### About this task
Look at every line below and count those containing "slope". Answer with the number only.

### Input records

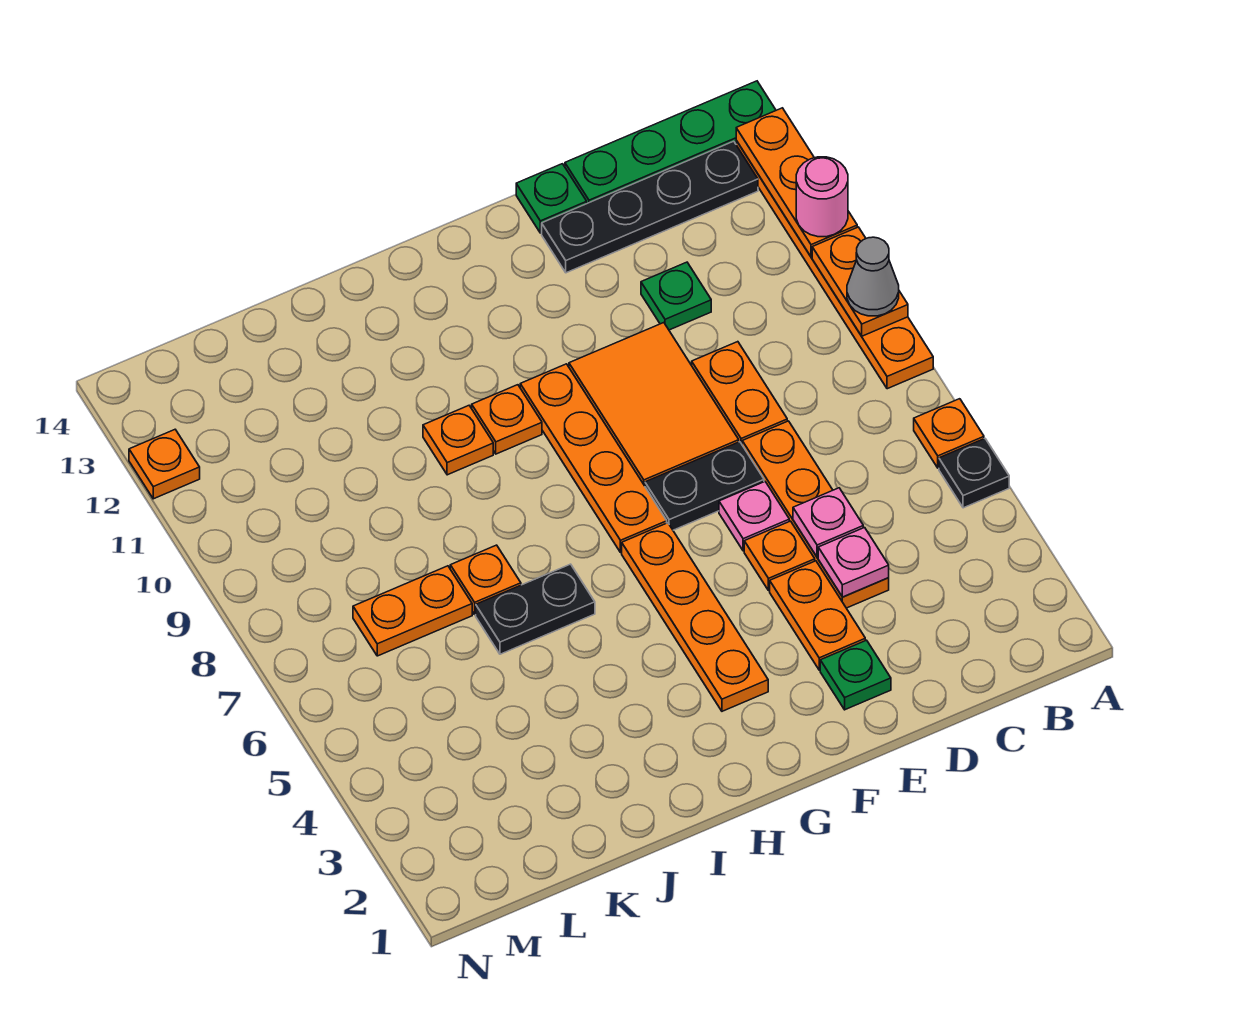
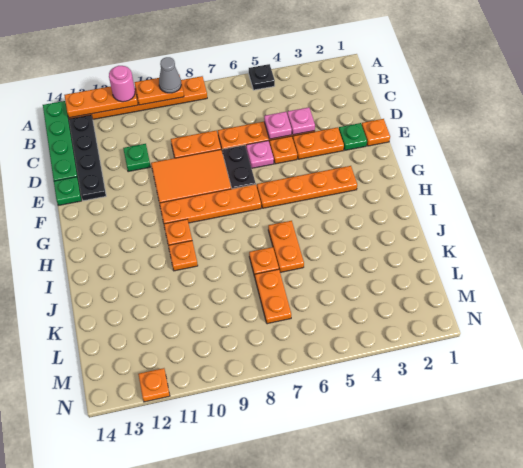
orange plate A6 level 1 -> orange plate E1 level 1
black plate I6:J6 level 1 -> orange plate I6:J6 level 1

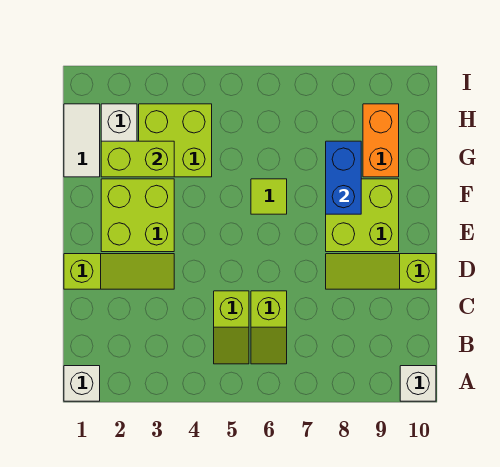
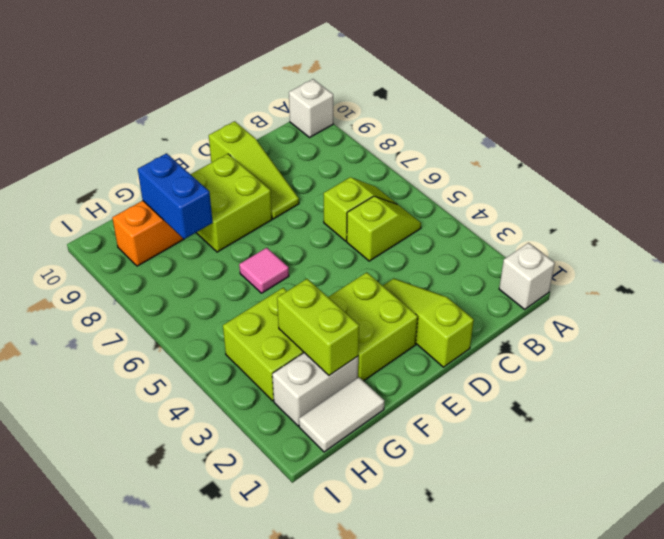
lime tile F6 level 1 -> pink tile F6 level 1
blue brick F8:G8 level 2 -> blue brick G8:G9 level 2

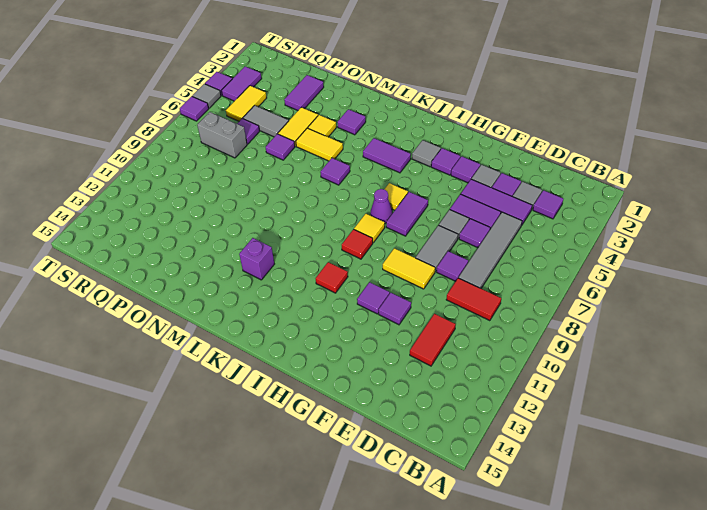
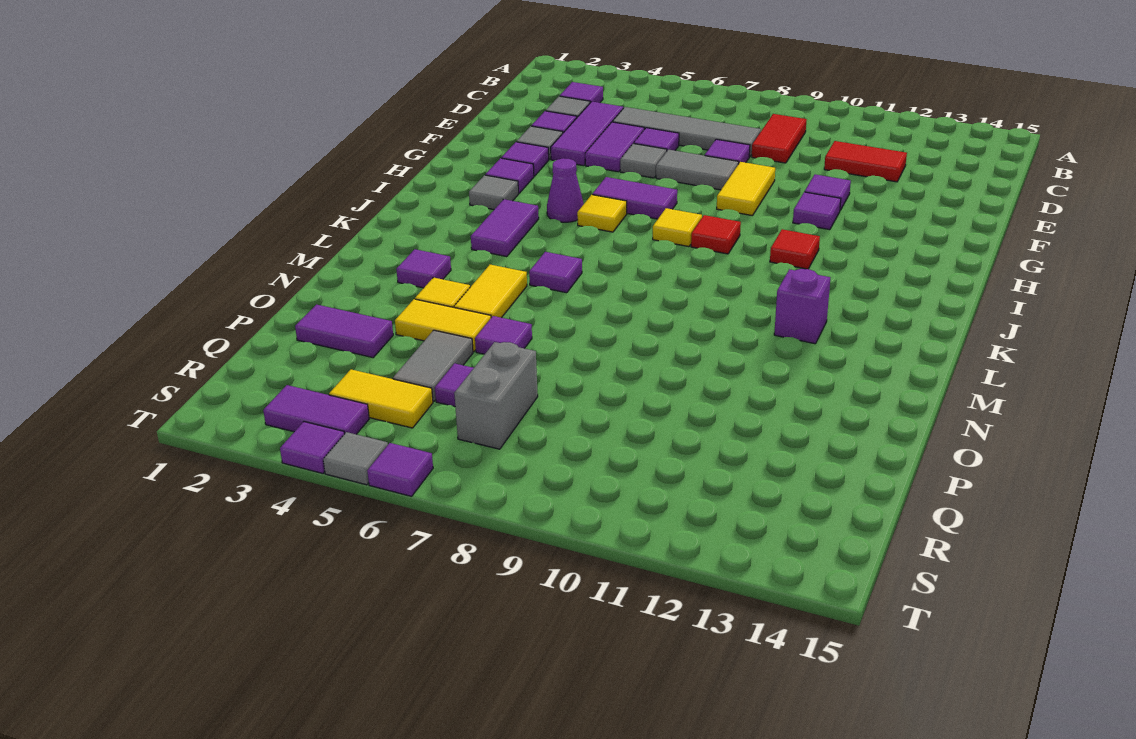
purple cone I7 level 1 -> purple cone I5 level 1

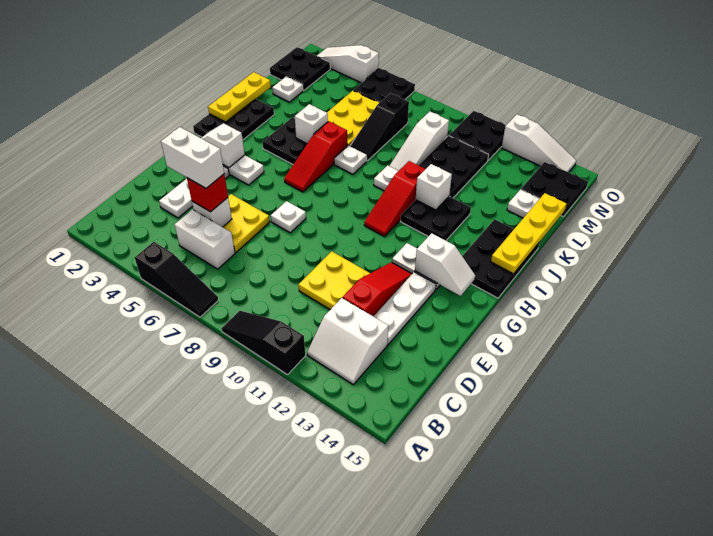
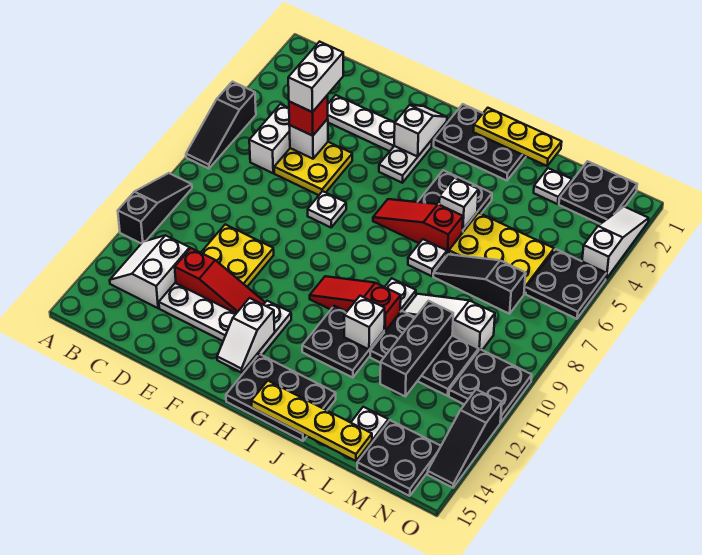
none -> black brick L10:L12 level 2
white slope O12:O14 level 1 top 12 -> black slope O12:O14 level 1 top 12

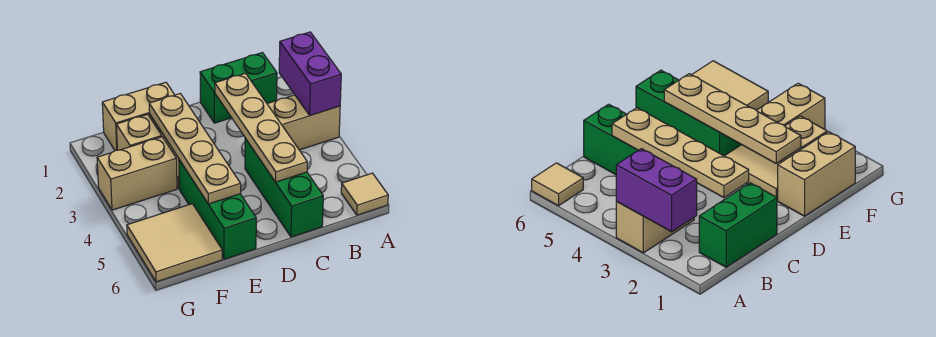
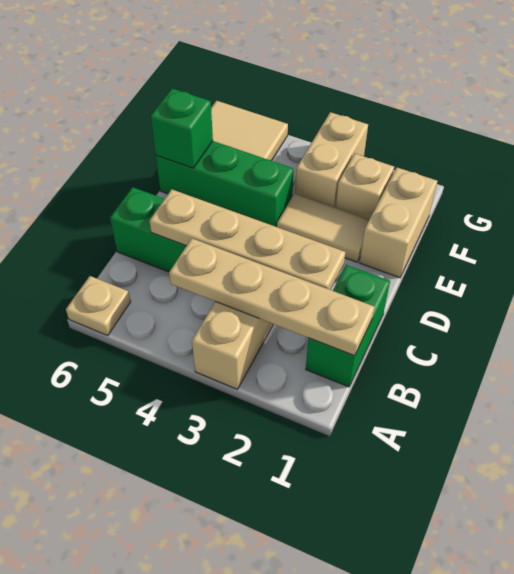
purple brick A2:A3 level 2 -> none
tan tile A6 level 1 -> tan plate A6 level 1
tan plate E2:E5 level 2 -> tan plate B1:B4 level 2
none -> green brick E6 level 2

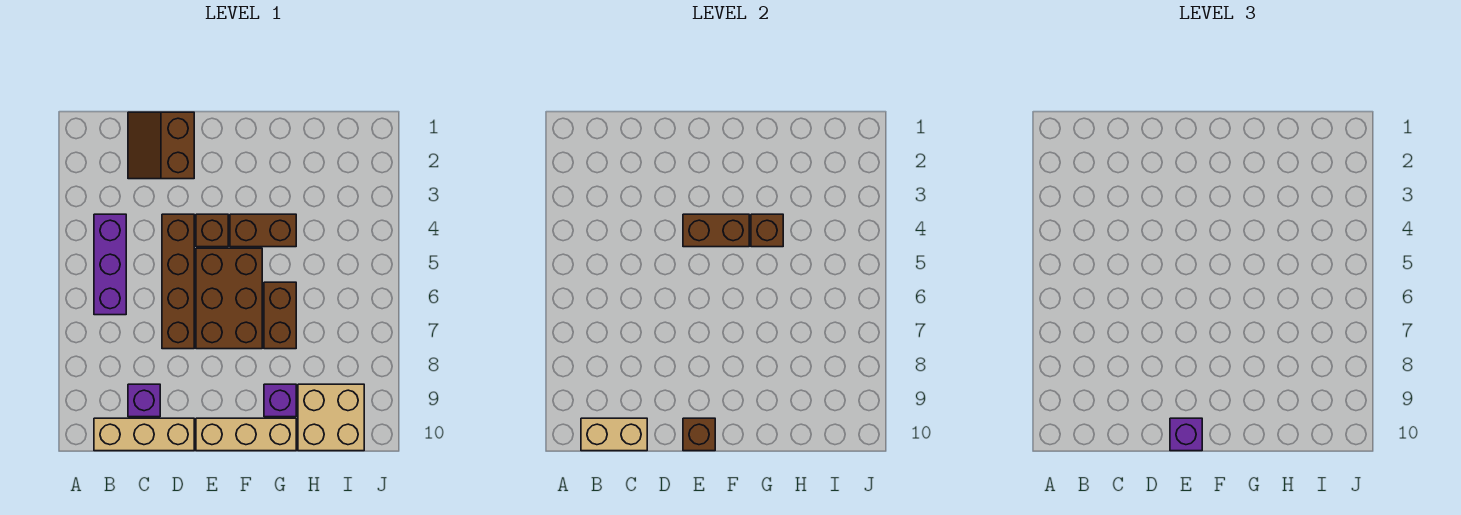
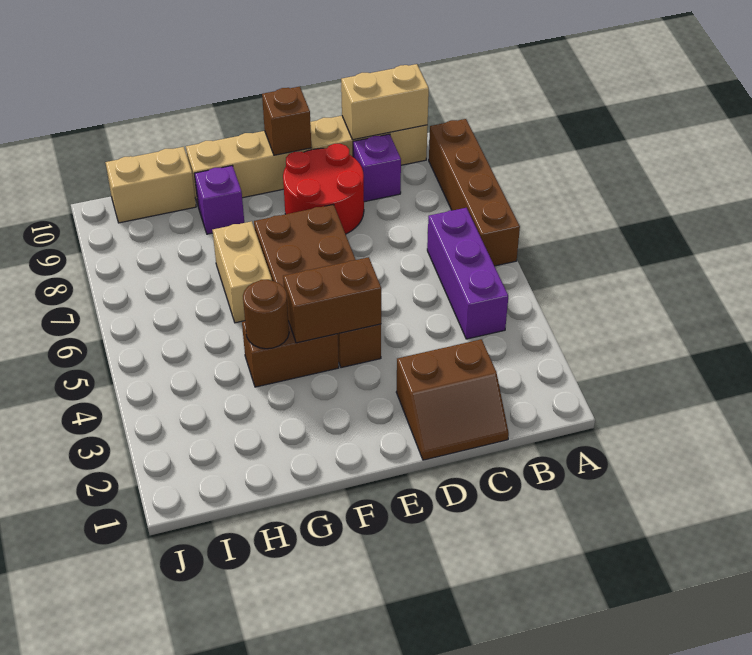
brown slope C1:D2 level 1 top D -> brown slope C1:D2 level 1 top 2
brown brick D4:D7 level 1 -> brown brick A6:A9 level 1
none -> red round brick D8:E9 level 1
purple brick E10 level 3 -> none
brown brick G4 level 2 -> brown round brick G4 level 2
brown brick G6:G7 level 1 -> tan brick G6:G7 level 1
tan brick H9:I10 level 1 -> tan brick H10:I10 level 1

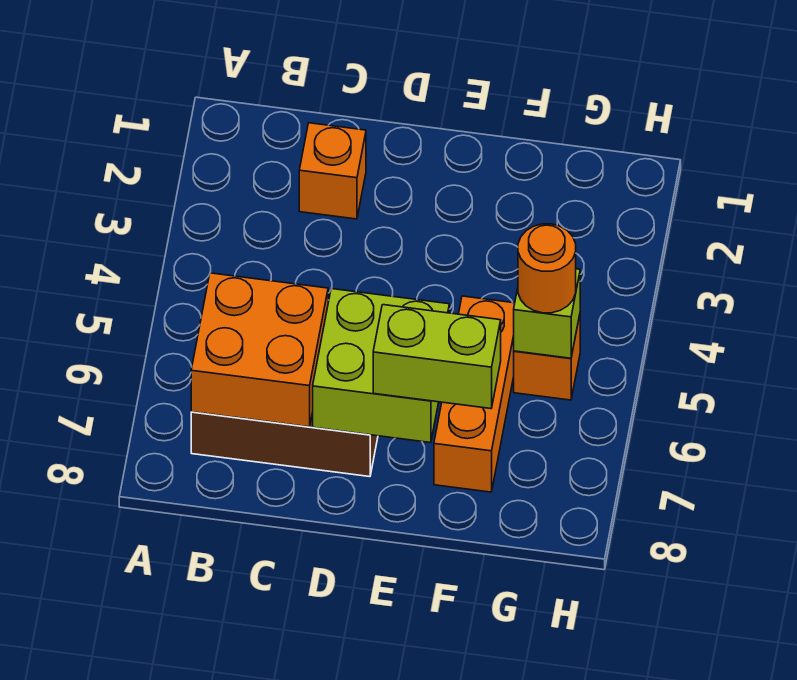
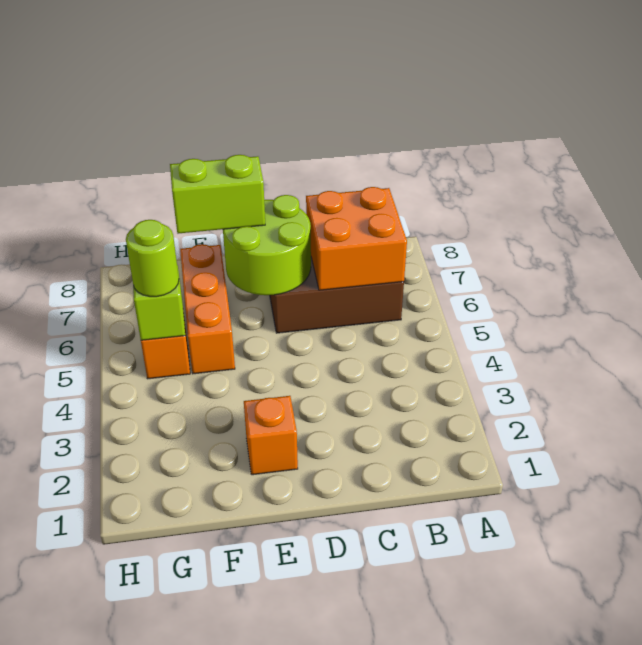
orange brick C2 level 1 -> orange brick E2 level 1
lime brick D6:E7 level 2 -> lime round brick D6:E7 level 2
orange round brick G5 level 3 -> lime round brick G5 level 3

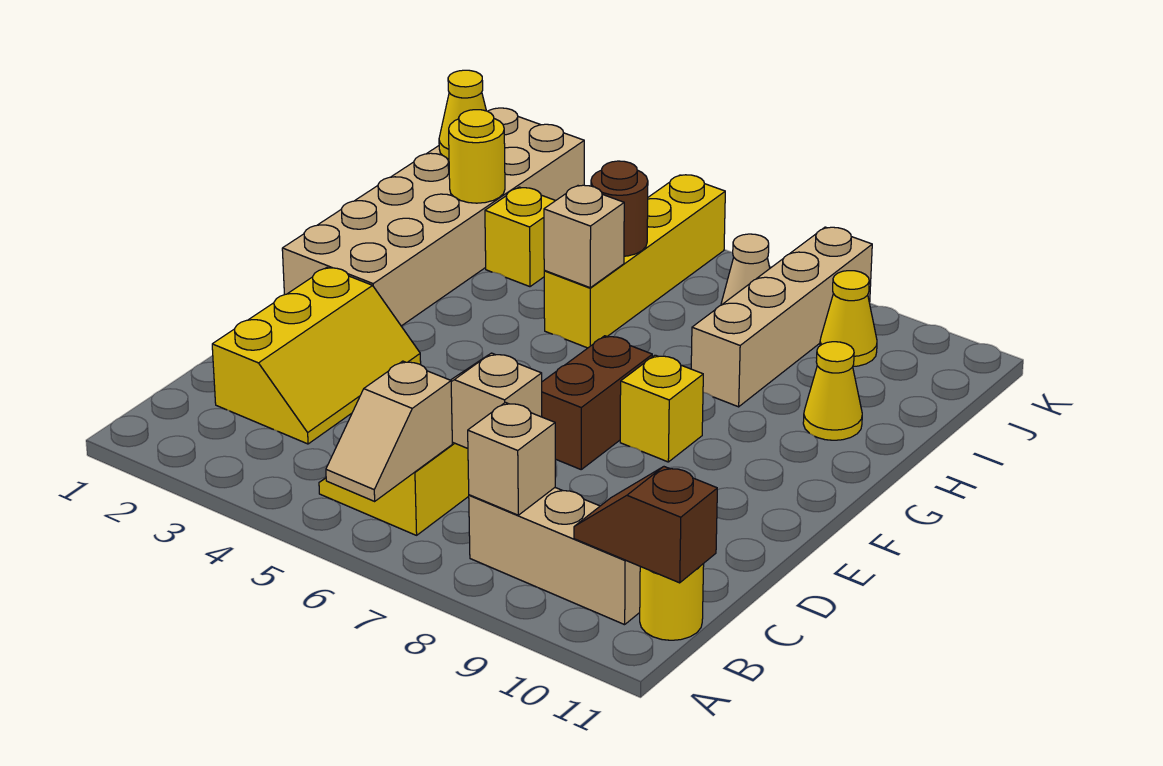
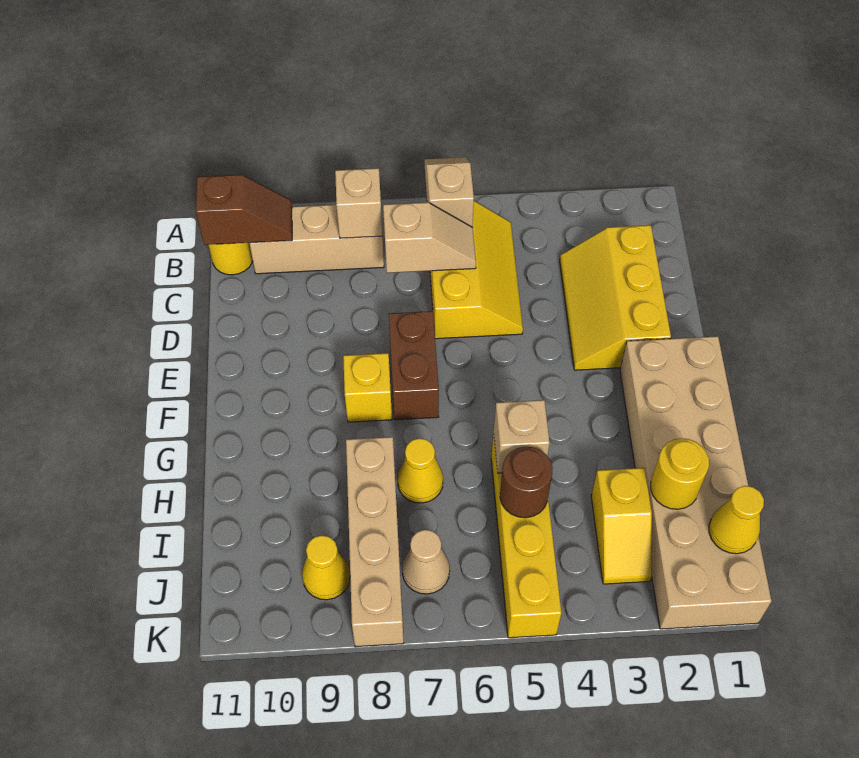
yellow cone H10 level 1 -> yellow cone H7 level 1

######

### Written answer
2